§ THE RECORDS
+ + + + + + +
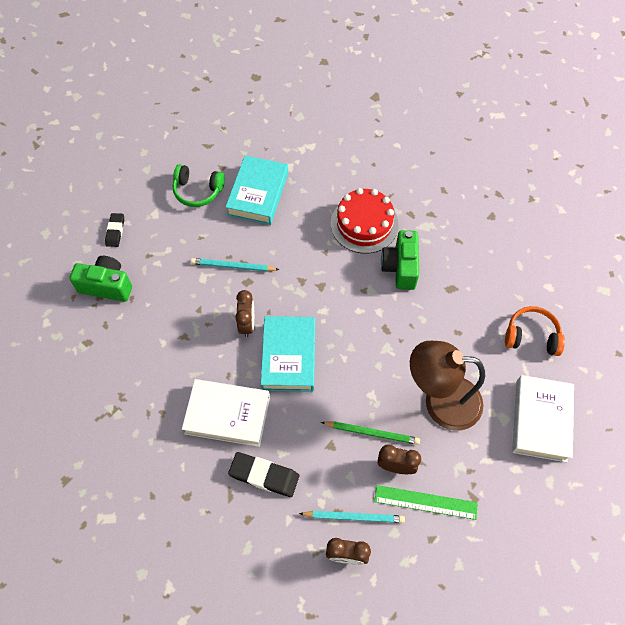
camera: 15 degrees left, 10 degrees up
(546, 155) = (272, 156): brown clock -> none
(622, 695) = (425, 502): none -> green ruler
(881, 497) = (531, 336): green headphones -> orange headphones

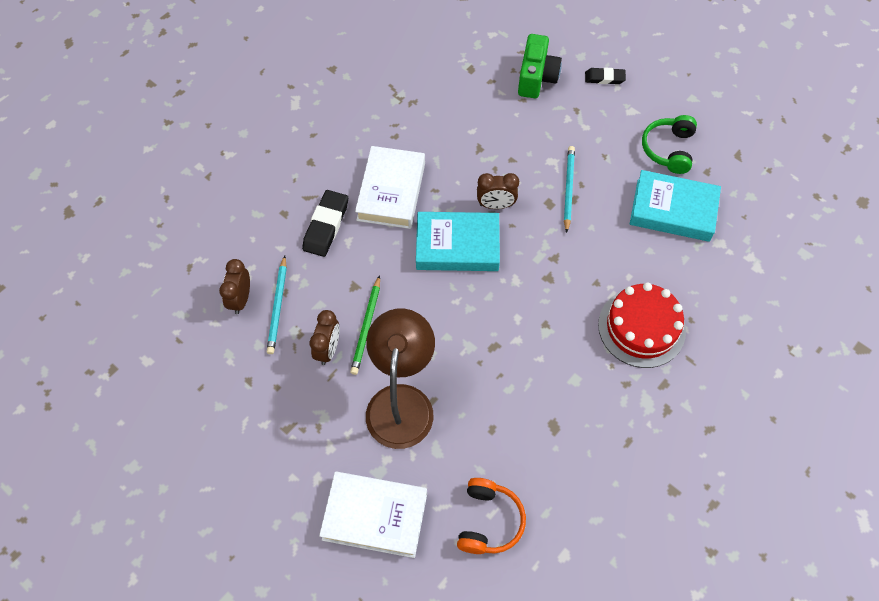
camera: 90 degrees right, 0 degrees up
(400, 267) = (581, 367): green camera -> none
(425, 502) = (287, 377): green ruler -> none

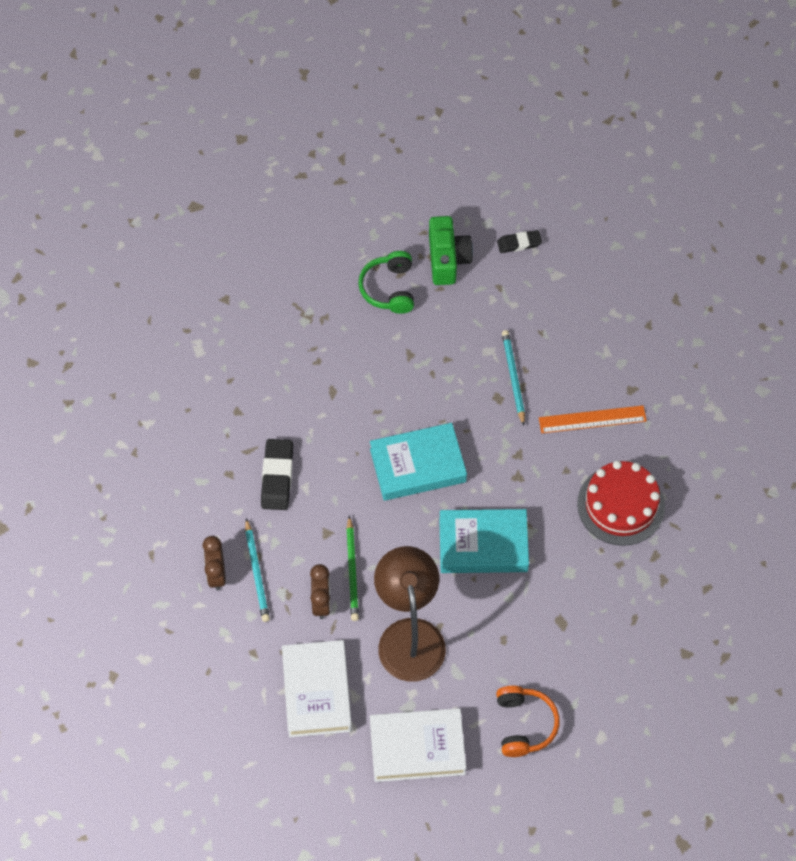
camera: 15 degrees left, 0 degrees up
(391, 191) = (333, 424): white book -> white book (317, 691)
(496, 205) = (444, 413): brown clock -> none
(633, 242) = (592, 419): none -> orange ruler
(668, 149) = (604, 310): green headphones -> green headphones (389, 288)
(673, 210) = (623, 376): turquoise book -> turquoise book (483, 545)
+ + + + + + +
Only the lines above that hold "brown" are wanted. Show every one of them.

(546, 155) = (272, 156): brown clock -> none
(496, 205) = (444, 413): brown clock -> none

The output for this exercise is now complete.